Task instructions =>
If a line in the entries below contains "cheese", copy it.

Recorded data Start Marker

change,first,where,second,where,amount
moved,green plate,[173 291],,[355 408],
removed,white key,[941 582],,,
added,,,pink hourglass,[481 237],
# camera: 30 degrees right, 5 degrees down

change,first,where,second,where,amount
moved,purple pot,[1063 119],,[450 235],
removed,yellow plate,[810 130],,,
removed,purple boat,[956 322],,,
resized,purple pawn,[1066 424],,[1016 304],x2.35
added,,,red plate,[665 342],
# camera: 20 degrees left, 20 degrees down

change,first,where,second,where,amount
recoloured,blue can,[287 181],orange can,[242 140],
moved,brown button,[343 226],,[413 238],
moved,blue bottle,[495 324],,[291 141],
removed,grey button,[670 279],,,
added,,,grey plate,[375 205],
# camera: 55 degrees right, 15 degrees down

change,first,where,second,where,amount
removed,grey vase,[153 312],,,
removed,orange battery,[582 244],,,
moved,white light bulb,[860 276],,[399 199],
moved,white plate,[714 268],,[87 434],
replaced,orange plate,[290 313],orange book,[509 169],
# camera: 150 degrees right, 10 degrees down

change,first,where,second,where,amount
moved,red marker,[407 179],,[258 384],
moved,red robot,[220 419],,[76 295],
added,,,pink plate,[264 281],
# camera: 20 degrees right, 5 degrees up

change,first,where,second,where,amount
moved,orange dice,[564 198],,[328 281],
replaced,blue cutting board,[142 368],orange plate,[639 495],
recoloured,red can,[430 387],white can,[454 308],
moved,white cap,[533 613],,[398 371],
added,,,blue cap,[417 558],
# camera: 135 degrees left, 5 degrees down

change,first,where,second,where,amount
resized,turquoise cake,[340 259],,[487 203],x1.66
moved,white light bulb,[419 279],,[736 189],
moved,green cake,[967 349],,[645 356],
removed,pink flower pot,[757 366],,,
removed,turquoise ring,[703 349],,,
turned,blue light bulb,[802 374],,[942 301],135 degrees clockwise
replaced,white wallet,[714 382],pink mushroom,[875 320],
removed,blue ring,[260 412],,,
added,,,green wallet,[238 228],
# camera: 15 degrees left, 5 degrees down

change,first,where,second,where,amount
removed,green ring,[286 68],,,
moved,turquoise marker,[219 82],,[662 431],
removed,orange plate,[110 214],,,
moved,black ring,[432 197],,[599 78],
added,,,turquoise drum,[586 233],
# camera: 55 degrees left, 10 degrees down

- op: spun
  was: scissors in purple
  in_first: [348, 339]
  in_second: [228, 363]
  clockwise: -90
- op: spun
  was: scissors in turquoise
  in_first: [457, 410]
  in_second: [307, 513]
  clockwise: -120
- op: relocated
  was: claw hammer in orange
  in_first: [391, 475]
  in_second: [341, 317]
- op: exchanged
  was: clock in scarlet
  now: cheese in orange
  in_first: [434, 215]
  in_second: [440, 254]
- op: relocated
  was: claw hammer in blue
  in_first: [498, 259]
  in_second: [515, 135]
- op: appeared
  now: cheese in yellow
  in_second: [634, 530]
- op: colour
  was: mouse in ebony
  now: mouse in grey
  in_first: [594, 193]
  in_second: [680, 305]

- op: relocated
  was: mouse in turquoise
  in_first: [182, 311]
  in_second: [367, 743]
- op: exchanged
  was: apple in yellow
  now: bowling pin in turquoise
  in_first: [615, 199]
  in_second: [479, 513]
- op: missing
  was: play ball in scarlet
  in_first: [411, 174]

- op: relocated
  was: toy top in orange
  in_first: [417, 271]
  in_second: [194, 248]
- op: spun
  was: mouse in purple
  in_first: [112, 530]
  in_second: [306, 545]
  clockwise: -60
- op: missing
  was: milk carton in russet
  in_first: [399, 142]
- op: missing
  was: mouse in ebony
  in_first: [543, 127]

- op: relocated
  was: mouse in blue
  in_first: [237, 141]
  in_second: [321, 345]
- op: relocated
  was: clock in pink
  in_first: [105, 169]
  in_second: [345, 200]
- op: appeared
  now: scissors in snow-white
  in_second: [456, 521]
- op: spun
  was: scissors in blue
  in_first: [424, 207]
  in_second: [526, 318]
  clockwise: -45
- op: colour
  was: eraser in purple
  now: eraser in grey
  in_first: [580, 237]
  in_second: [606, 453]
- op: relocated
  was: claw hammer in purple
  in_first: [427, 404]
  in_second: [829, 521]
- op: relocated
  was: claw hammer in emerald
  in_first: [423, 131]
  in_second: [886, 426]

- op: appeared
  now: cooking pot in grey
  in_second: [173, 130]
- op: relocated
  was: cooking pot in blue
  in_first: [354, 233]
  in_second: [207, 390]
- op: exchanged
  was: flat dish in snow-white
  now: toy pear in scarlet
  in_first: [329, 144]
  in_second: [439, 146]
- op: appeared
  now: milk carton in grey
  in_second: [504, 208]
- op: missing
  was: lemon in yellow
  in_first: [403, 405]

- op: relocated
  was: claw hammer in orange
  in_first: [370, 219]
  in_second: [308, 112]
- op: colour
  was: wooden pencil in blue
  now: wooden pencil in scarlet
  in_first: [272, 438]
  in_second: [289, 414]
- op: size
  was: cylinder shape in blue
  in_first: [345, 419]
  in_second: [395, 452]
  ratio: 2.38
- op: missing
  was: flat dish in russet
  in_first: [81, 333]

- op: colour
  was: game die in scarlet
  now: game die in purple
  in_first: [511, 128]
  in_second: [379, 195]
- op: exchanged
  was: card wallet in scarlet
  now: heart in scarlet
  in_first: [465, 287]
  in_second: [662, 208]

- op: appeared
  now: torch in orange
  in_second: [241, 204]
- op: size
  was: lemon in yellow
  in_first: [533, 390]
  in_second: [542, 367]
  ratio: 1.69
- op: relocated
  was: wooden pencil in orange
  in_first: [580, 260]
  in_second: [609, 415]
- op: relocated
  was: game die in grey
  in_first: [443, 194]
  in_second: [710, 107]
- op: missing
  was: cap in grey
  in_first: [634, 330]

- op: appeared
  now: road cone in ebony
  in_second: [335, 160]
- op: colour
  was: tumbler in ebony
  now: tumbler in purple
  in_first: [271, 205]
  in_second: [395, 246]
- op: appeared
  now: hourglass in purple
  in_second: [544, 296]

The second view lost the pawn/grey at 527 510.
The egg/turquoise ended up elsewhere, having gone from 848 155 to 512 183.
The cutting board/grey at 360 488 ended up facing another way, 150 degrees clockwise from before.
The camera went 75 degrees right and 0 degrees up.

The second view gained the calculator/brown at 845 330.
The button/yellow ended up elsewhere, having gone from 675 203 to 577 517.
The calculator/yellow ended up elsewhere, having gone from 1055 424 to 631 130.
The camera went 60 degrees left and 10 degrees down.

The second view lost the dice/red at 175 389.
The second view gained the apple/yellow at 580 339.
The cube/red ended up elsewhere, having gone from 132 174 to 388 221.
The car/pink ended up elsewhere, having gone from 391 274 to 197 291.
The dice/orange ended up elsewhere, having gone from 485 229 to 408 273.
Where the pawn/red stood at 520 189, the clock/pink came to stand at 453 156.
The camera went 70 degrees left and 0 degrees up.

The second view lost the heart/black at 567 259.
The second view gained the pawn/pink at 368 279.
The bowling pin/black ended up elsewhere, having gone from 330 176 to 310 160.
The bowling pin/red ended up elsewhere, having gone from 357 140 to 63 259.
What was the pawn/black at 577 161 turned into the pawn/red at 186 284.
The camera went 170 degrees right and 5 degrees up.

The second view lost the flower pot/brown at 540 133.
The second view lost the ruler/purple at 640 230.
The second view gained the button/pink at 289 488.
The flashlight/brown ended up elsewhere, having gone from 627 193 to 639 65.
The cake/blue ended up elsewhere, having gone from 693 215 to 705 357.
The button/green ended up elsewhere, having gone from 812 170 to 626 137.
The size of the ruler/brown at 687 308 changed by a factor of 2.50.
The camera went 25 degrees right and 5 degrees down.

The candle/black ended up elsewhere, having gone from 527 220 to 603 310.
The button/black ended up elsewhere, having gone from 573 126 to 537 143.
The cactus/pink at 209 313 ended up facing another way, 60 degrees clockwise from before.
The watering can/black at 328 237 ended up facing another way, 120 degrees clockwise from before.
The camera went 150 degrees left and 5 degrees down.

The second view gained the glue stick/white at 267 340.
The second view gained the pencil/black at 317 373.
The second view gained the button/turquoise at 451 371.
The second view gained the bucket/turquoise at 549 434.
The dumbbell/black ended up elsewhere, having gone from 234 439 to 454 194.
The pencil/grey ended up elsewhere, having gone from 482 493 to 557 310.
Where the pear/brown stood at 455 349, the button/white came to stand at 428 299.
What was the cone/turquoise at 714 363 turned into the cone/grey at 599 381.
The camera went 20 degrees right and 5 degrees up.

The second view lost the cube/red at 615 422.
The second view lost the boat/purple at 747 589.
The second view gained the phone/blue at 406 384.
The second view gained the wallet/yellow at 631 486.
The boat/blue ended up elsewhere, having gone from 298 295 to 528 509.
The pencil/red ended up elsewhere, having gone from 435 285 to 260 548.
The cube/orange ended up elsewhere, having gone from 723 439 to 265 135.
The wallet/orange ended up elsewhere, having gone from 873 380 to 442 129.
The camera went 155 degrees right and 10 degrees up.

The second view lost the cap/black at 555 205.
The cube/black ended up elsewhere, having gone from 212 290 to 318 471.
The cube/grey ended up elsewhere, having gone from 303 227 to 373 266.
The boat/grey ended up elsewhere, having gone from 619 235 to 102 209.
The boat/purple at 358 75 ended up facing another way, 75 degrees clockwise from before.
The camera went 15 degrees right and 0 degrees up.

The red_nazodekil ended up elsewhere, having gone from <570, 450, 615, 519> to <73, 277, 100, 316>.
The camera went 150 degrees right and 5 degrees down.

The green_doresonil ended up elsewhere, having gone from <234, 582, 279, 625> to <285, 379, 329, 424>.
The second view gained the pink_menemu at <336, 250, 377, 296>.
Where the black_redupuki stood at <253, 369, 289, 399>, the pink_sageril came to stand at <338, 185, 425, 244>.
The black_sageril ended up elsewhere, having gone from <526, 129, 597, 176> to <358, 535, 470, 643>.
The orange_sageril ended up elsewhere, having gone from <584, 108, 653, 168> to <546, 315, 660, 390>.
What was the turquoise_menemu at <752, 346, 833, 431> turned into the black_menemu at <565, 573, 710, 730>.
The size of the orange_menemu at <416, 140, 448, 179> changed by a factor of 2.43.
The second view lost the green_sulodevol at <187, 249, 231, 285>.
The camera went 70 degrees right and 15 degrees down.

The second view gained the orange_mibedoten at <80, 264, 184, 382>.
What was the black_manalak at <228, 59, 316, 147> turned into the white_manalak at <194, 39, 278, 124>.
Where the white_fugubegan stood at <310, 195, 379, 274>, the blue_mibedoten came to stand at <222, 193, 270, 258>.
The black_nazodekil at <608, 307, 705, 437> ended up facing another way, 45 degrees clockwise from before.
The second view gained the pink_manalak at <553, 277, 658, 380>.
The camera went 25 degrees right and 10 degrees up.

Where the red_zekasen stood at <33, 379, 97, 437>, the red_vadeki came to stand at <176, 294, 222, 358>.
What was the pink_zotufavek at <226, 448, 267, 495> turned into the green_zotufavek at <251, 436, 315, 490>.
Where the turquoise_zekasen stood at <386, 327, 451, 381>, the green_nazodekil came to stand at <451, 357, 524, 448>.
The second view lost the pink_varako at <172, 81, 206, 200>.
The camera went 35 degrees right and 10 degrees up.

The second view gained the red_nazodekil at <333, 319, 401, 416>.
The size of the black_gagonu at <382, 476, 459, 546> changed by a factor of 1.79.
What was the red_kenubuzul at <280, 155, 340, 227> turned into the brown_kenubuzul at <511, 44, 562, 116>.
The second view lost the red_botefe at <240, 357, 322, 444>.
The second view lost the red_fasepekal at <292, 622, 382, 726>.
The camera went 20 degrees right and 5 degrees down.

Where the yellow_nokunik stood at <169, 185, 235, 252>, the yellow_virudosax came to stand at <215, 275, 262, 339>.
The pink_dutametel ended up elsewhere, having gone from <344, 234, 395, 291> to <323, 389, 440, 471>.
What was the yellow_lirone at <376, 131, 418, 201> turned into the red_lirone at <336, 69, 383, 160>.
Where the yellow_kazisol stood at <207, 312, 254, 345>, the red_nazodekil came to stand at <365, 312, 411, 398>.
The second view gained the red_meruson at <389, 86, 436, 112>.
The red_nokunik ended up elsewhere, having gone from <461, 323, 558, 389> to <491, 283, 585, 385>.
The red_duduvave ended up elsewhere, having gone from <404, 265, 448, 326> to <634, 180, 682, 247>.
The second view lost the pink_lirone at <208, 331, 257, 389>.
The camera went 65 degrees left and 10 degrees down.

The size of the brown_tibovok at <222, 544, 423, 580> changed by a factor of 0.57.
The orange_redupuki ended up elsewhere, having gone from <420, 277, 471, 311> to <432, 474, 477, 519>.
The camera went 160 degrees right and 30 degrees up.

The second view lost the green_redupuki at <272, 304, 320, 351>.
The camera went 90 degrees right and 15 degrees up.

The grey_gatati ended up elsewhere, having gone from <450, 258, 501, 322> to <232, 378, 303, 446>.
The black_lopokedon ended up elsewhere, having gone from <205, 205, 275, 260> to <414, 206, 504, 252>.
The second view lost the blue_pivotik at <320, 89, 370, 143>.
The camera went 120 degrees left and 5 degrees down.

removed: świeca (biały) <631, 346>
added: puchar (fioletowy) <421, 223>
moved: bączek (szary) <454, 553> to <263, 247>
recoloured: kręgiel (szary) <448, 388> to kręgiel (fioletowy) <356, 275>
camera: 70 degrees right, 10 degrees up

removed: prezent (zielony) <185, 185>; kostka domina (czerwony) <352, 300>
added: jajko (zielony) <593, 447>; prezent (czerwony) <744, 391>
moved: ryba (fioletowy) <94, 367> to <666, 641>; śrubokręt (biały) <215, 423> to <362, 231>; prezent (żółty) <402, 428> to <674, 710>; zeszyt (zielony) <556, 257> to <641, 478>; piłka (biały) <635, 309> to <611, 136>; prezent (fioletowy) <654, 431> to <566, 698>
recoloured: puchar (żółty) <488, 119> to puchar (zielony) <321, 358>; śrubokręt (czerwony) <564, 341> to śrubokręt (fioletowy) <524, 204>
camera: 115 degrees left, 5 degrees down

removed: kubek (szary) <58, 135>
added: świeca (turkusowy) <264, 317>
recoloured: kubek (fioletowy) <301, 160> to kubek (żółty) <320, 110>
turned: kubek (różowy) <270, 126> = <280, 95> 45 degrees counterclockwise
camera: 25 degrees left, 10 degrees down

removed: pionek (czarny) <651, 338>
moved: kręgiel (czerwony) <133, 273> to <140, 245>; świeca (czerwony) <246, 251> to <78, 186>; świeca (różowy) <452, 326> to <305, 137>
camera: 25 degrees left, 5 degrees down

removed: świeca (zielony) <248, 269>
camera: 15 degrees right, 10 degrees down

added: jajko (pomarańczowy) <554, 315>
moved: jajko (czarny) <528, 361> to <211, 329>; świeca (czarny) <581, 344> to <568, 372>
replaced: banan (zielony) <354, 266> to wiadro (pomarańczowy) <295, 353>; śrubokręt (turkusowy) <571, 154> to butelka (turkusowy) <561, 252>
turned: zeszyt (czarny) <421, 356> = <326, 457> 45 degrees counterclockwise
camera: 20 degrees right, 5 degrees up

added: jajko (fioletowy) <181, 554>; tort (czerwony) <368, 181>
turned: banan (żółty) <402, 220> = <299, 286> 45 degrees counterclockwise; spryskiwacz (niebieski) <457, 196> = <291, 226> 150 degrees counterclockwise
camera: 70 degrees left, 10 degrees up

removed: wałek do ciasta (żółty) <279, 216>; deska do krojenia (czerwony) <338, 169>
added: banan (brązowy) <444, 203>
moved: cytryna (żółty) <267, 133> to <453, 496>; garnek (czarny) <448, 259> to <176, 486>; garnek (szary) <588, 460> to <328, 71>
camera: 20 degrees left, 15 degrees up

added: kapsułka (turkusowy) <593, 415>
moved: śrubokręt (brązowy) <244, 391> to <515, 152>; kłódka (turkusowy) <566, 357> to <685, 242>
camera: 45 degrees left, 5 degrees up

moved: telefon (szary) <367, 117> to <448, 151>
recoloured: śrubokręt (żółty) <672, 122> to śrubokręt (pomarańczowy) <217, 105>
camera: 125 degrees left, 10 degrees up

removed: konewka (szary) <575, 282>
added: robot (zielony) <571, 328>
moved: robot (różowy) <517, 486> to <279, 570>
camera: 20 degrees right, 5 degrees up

Recorded data End Marker

Response area =>
  now: cheese in orange
  now: cheese in yellow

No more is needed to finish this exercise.